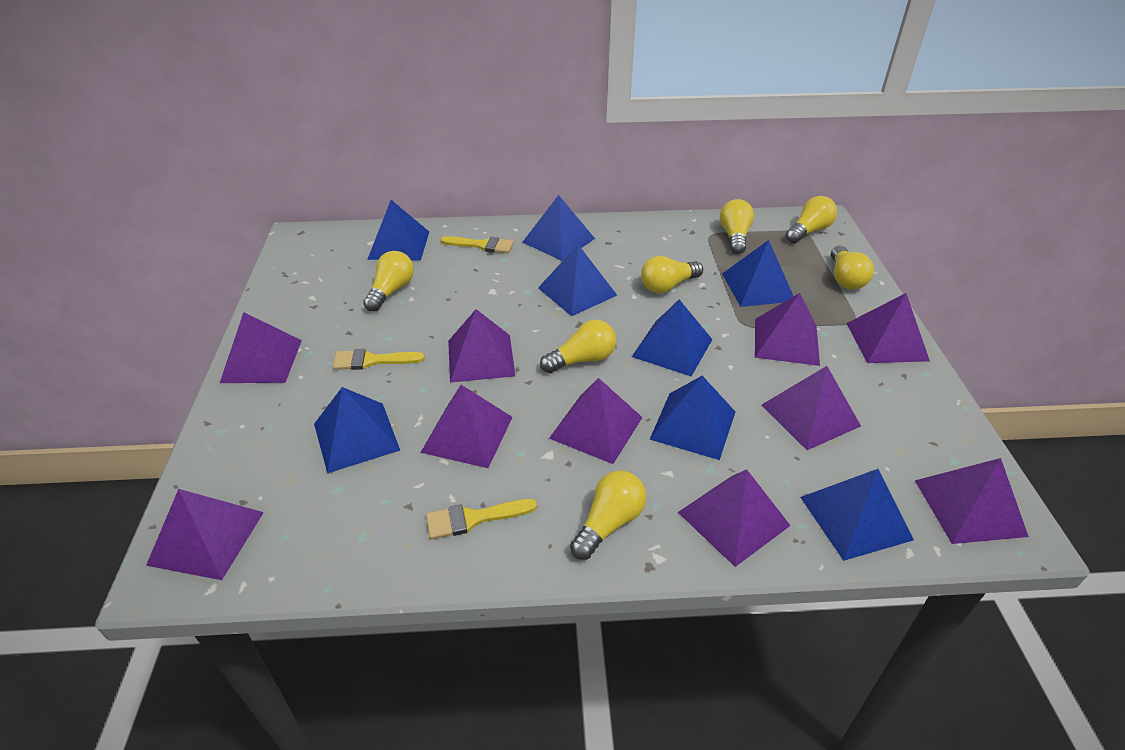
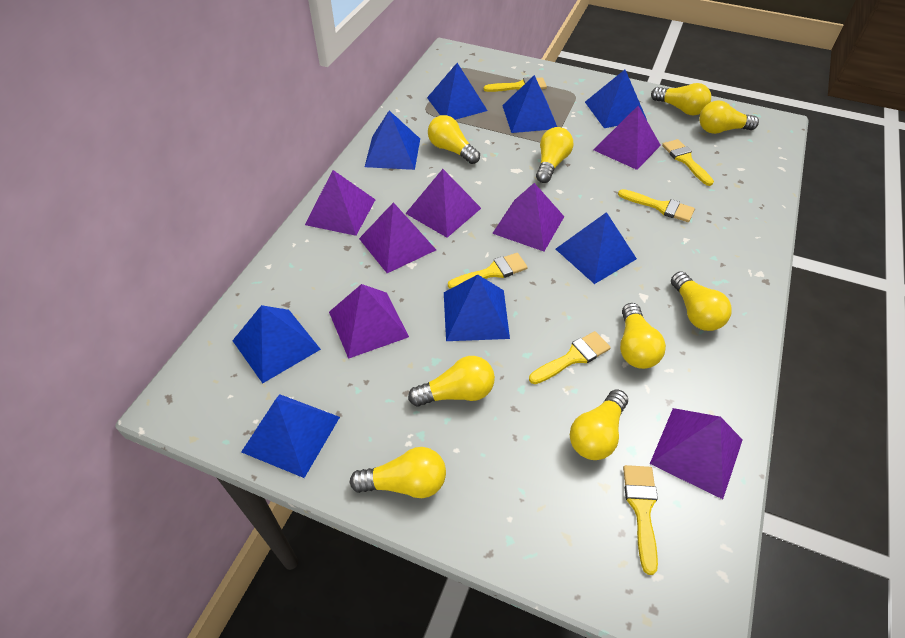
purple pyramid: 10 -> 7
yellow brush: 3 -> 6
yellow light bulb: 7 -> 9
-*-*-
Copy the listing exactly. Any image in it stays out of the copy.

purple pyramid: 10 -> 7
yellow brush: 3 -> 6
yellow light bulb: 7 -> 9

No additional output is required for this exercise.